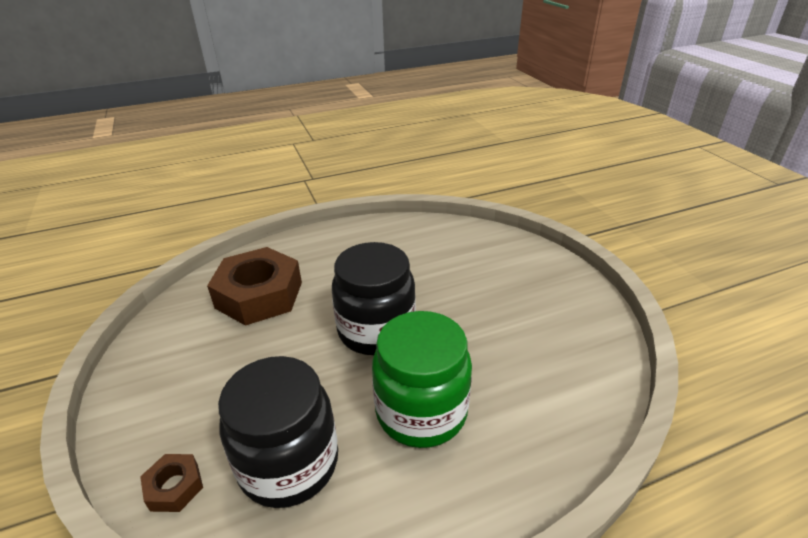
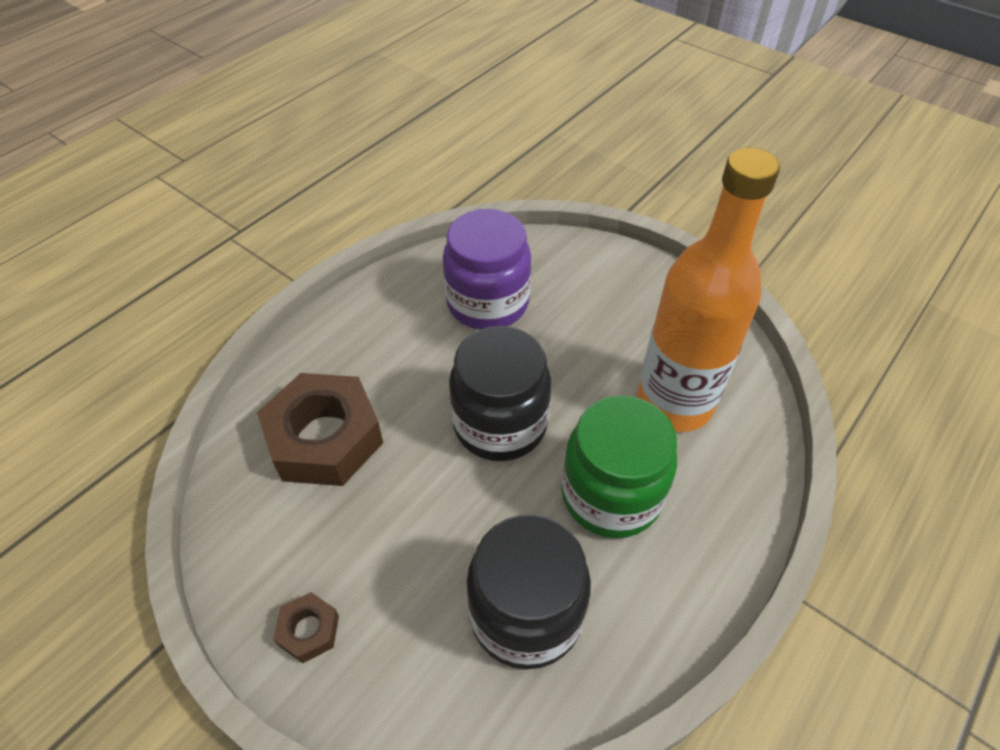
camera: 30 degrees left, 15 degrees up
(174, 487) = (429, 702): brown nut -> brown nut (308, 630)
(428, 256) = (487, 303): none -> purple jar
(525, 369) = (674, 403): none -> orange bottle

┄┄┄┄┄┄

What is expected → All of the data should be returned word for word, with each picture left out.

The completed task →
camera: 30 degrees left, 15 degrees up
(174, 487) = (429, 702): brown nut -> brown nut (308, 630)
(428, 256) = (487, 303): none -> purple jar
(525, 369) = (674, 403): none -> orange bottle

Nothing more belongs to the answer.